[Object state change records]
────
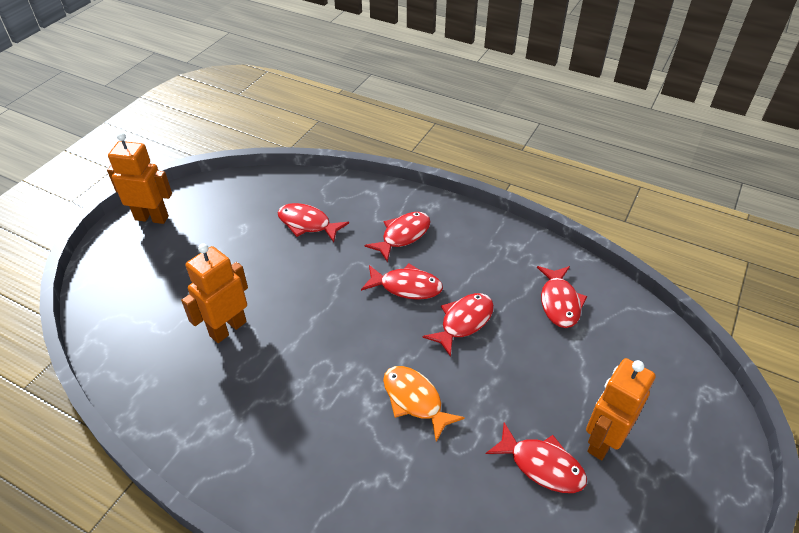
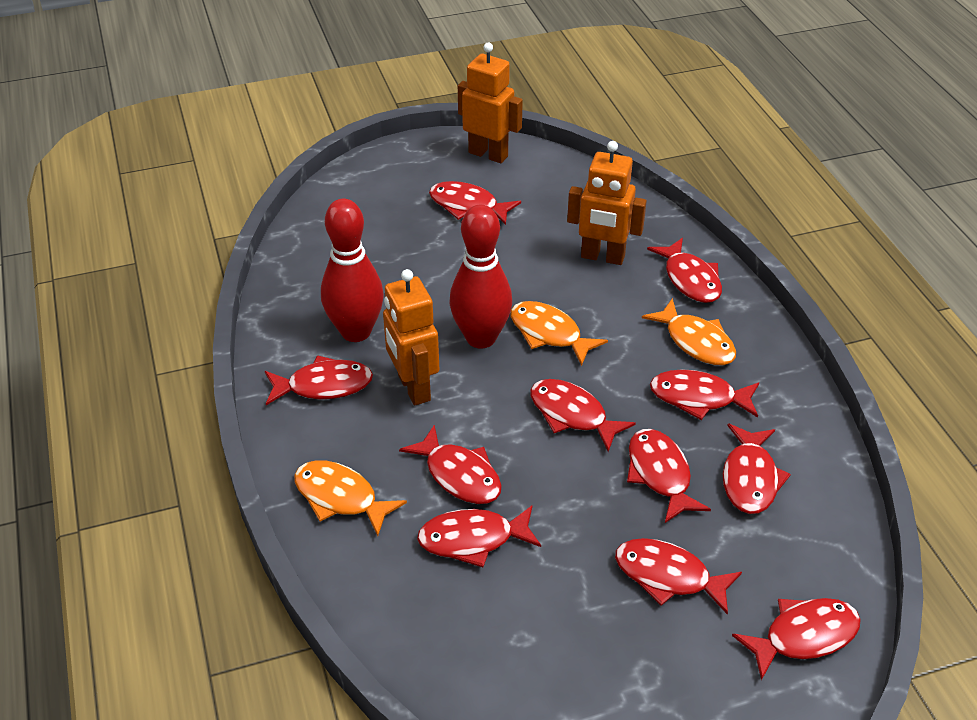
orange fish: 1 -> 3
red bowling pin: 0 -> 2
red fish: 6 -> 11

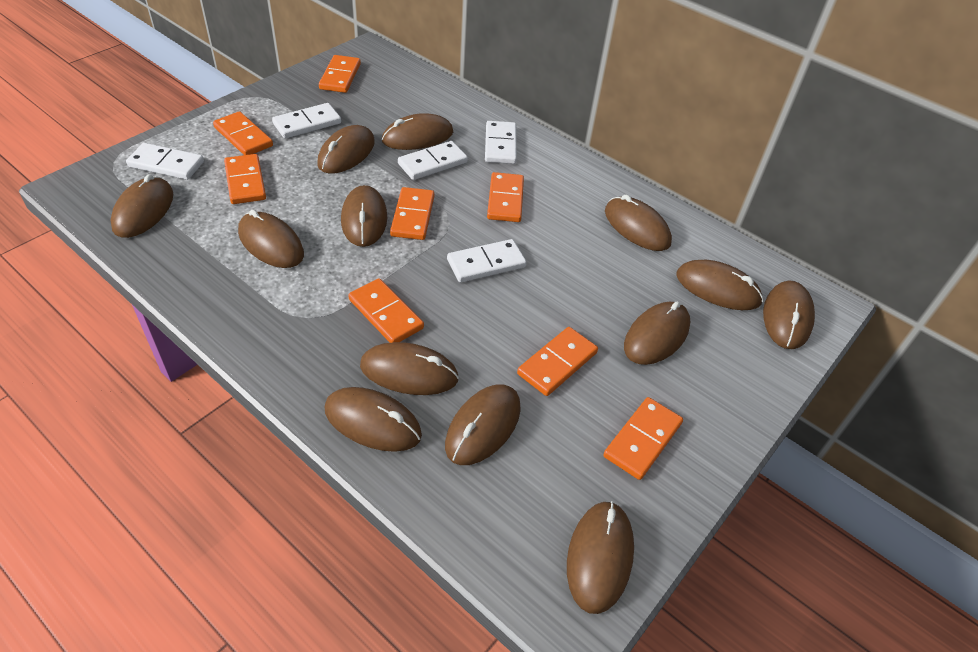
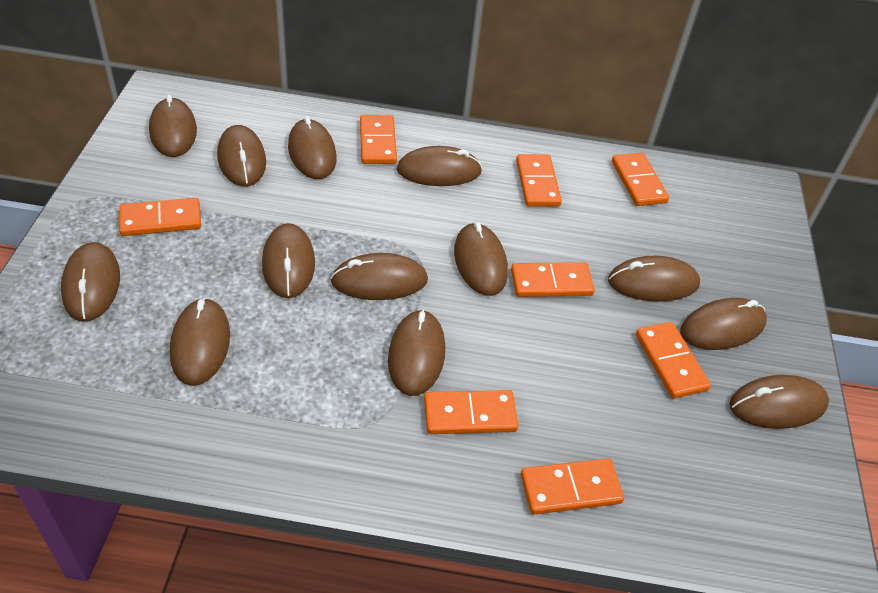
white domino: 5 -> 0

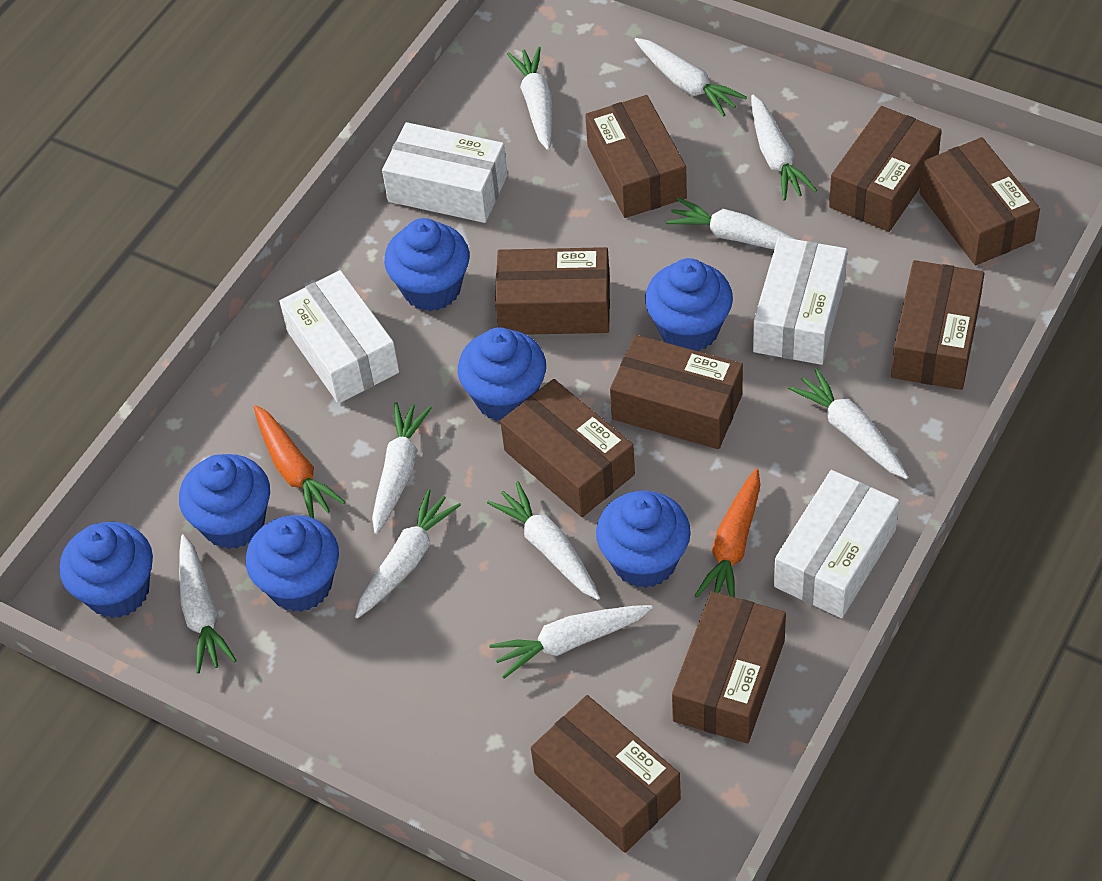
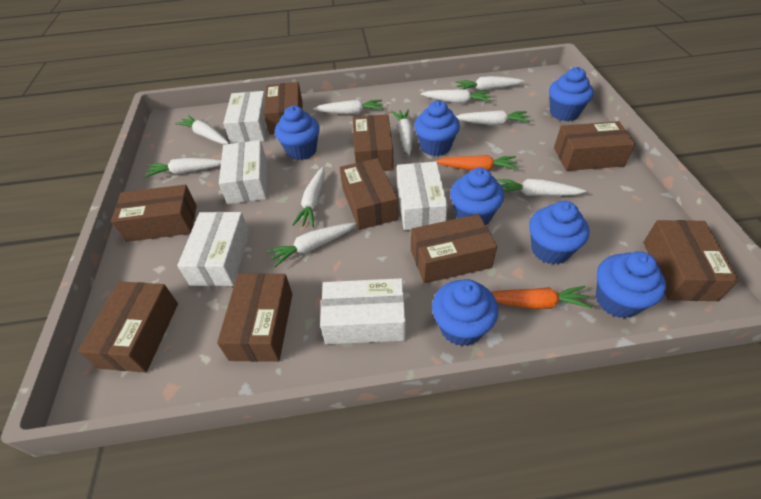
white box: 4 -> 5

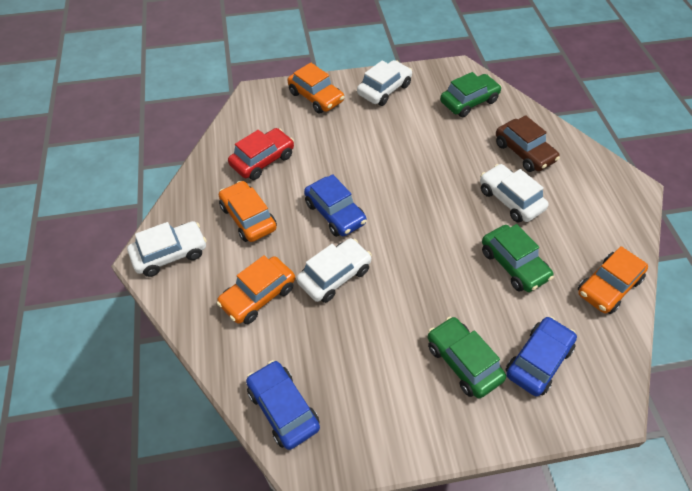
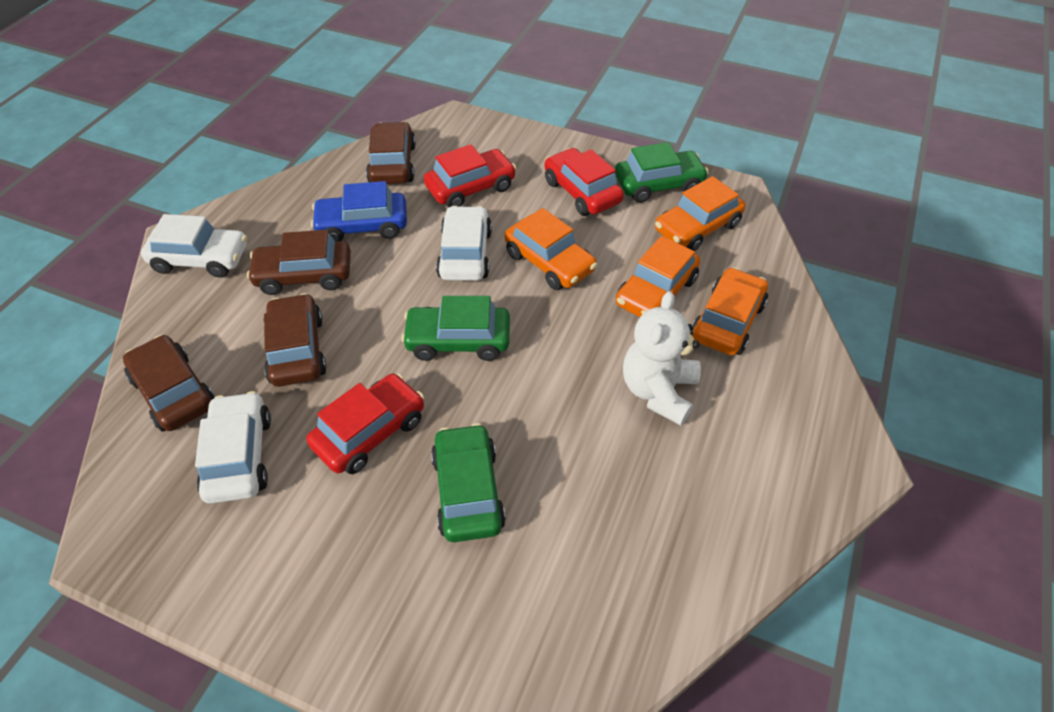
blue car: 3 -> 1
brown car: 1 -> 4
red car: 1 -> 3
white car: 4 -> 3
white teddy bear: 0 -> 1

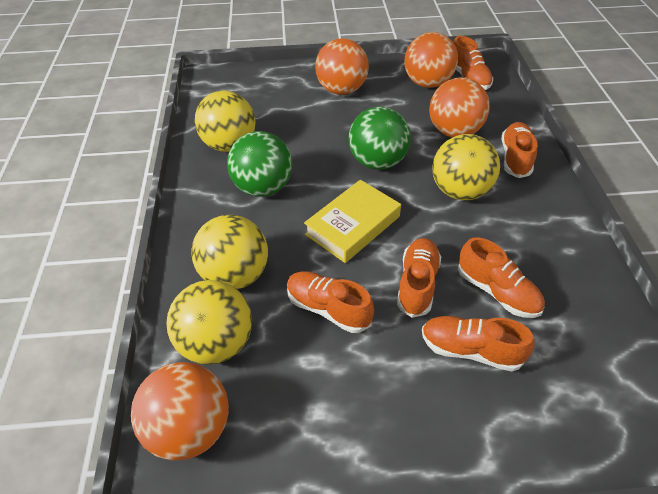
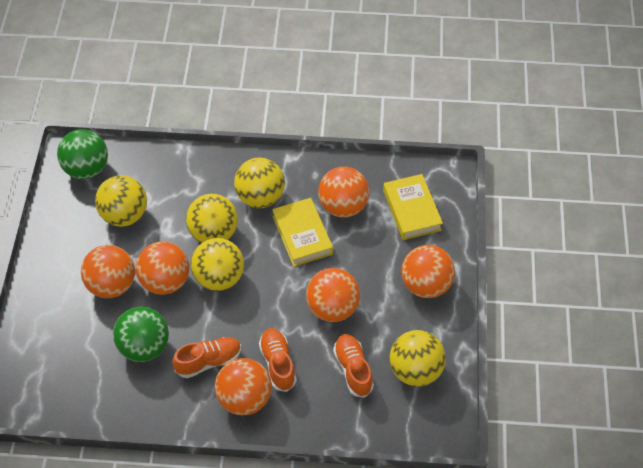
orange ball: 4 -> 6
orange shoe: 6 -> 3
yellow ball: 4 -> 5
yellow book: 1 -> 2

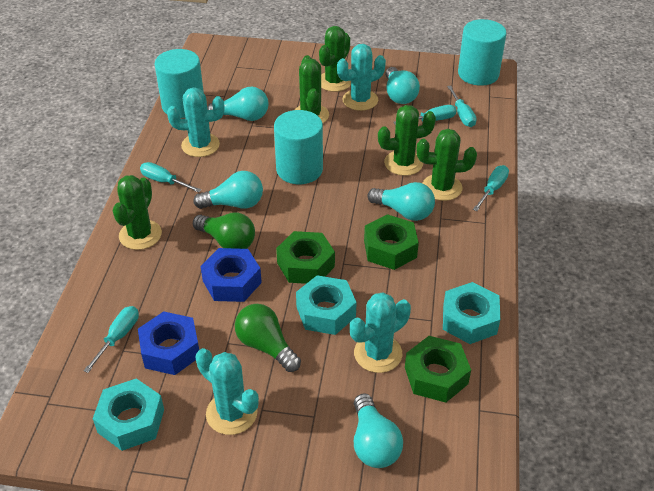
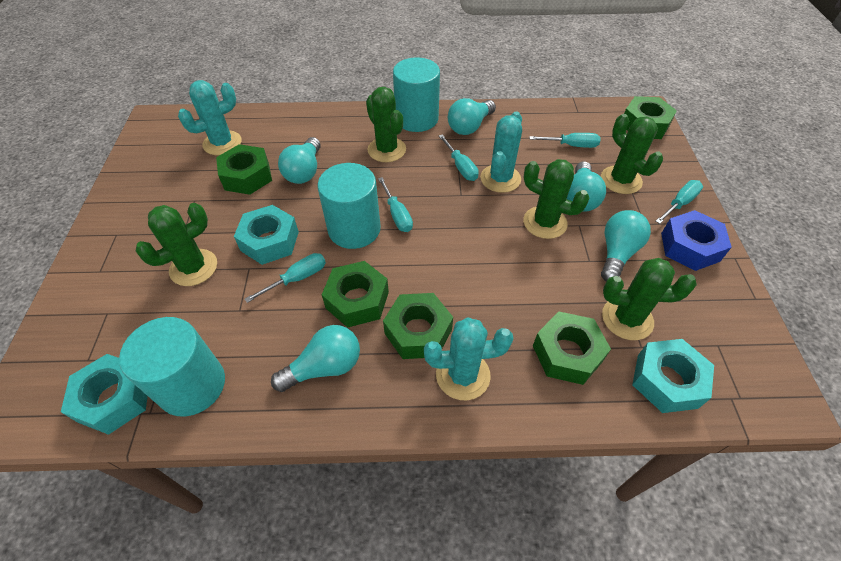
blue nut: 2 -> 1
green light bulb: 2 -> 0
green nut: 3 -> 5
turquoise cactus: 4 -> 3

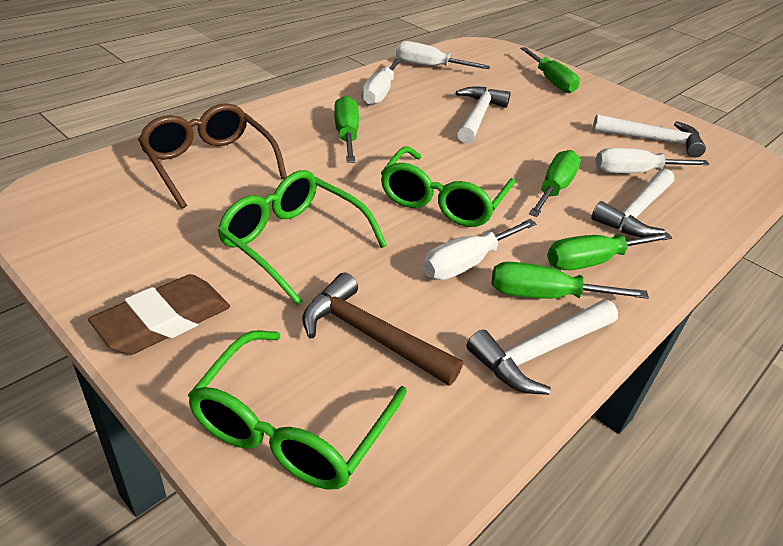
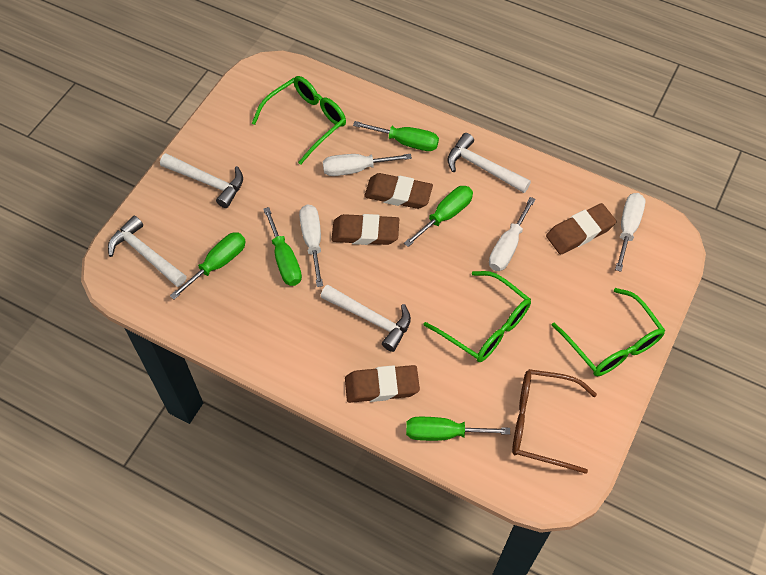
brown eraser: 1 -> 4
brown hammer: 1 -> 0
────
ACTIVITY: Only lines of the data holding the word "white" go in the answer. Please copy each of them.

ANSWER BOX:
white domino: 5 -> 0
white box: 4 -> 5
white car: 4 -> 3
white teddy bear: 0 -> 1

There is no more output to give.